**Stored data:**
※

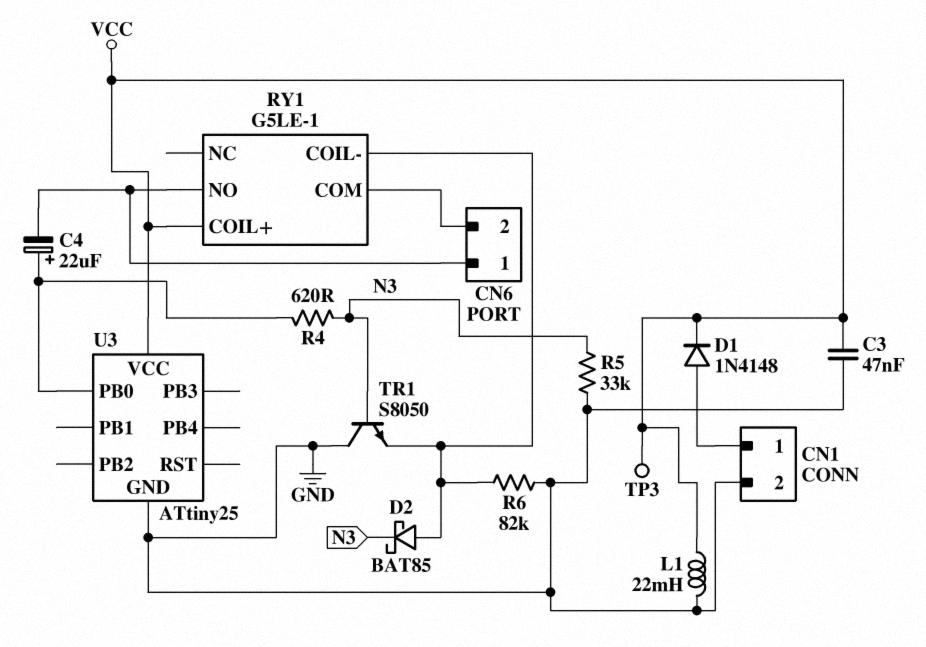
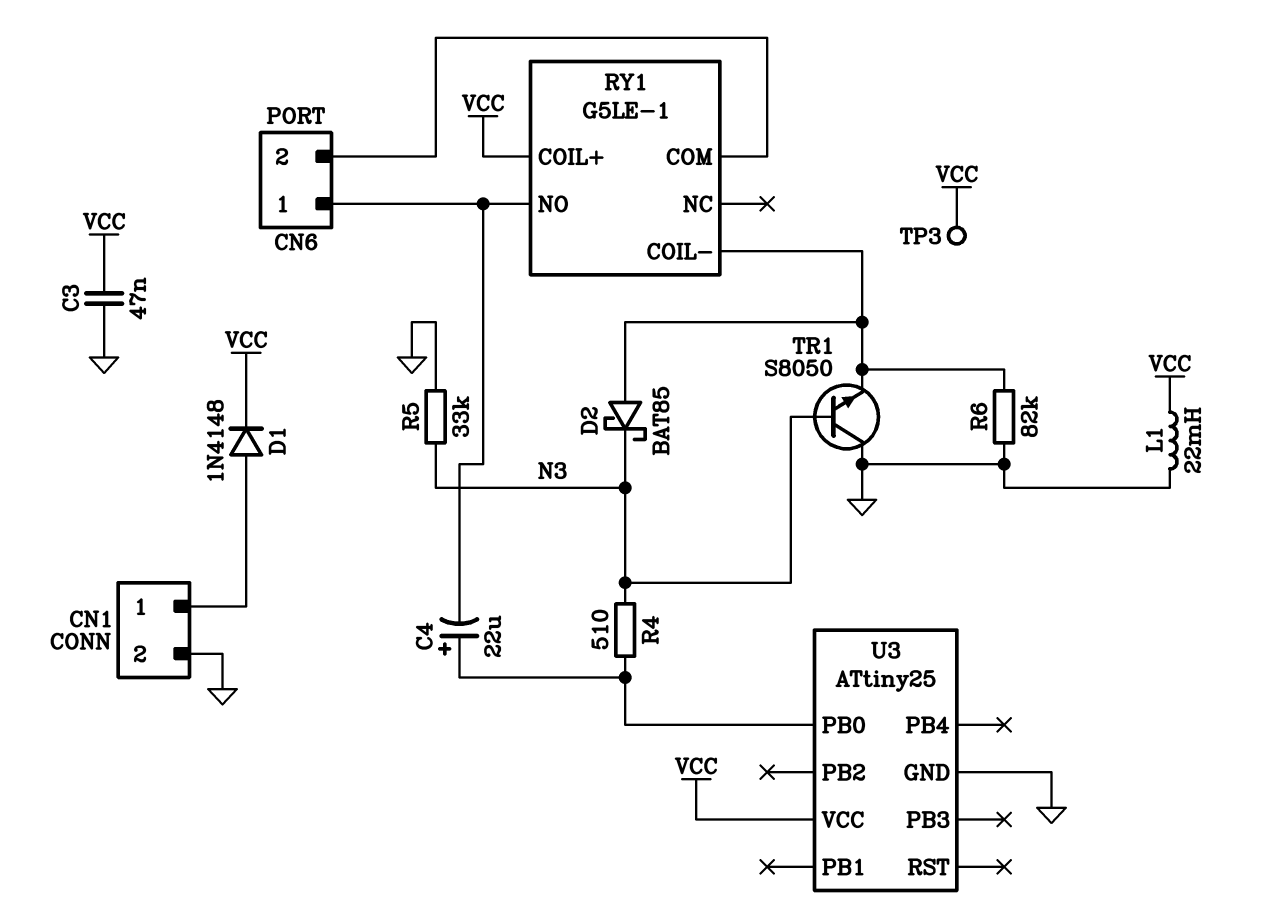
R4: 620 (N3, U3/PB0) -> 510 (N3, U3/PB0)

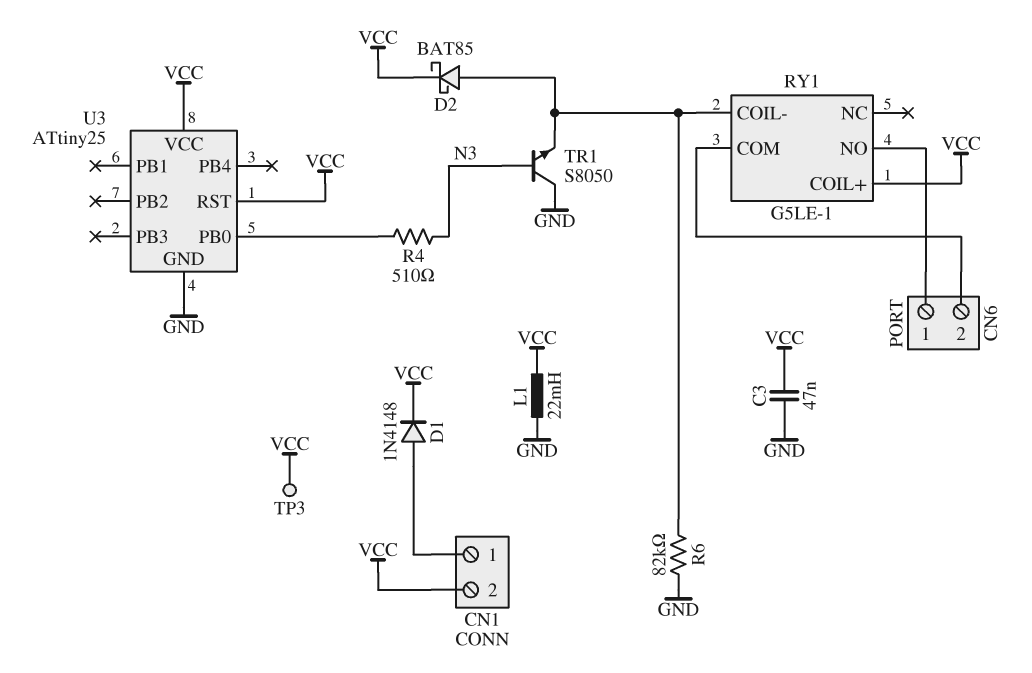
C4: 22uF (plus U3/PB0, minus CN6/1) -> none
CN1 pin 2: GND -> VCC
D2: schottky BAT85 (A RY1/COIL-, K N3) -> schottky BAT85 (A RY1/COIL-, K VCC)
R5: 33k (GND, N3) -> none
U3 pin RST: none -> VCC

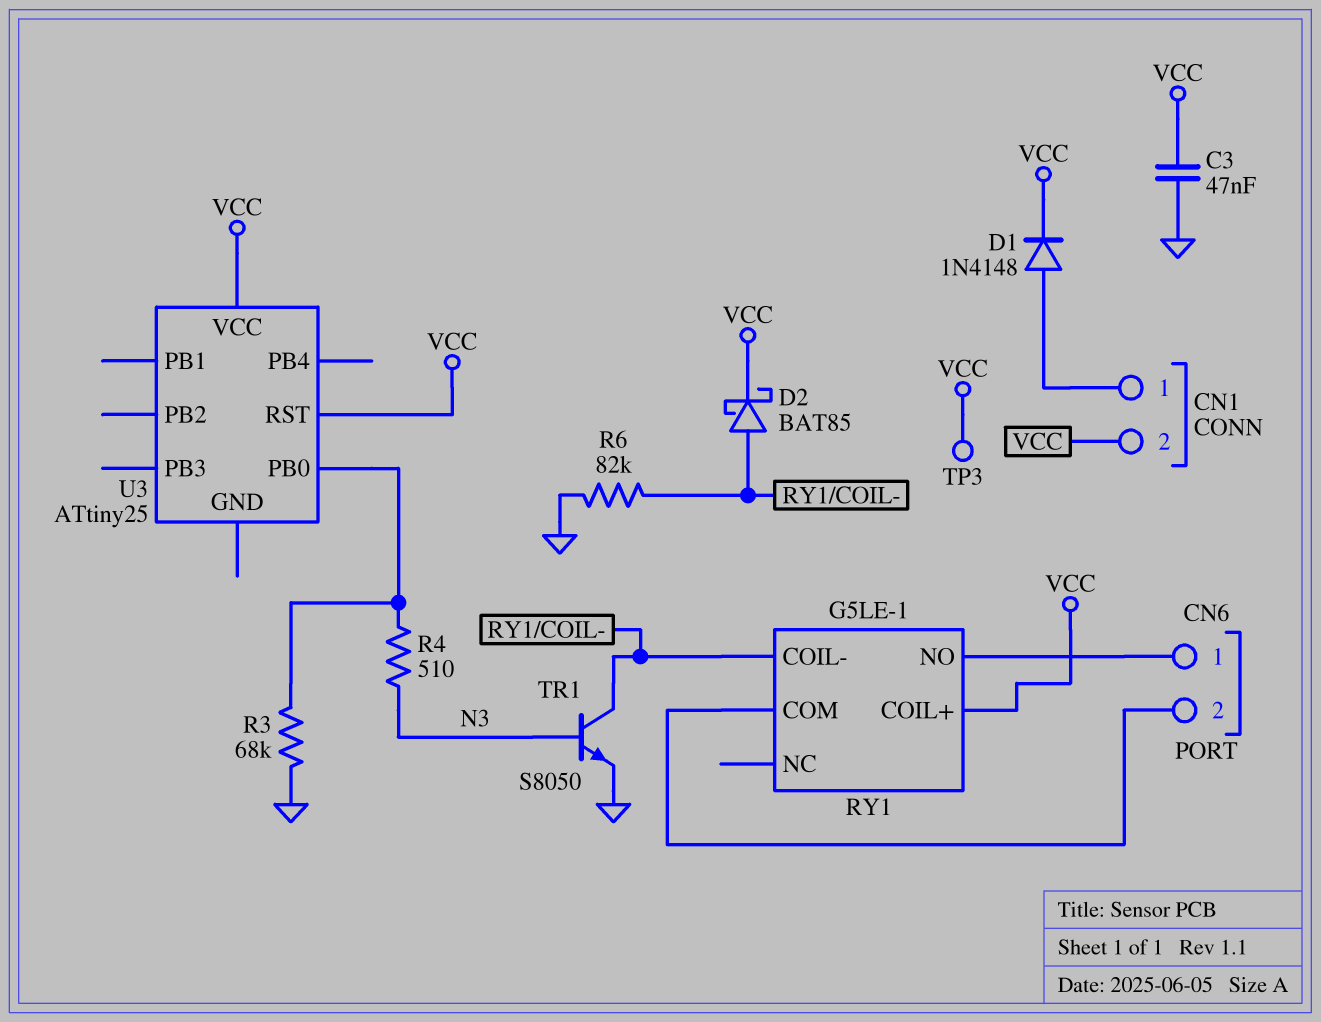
L1: 22mH (GND, VCC) -> none
R3: none -> 68k (GND, U3/PB0)
TR1: NPN S8050 (B N3, C GND, E RY1/COIL-) -> NPN S8050 (B N3, C RY1/COIL-, E GND)
U3 pin GND: GND -> none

※

**Action item:**
Wherever "none" occurs in the entries above, copy the line it sits on.

**Answer for the task:**
C4: 22uF (plus U3/PB0, minus CN6/1) -> none
R5: 33k (GND, N3) -> none
U3 pin RST: none -> VCC
L1: 22mH (GND, VCC) -> none
R3: none -> 68k (GND, U3/PB0)
U3 pin GND: GND -> none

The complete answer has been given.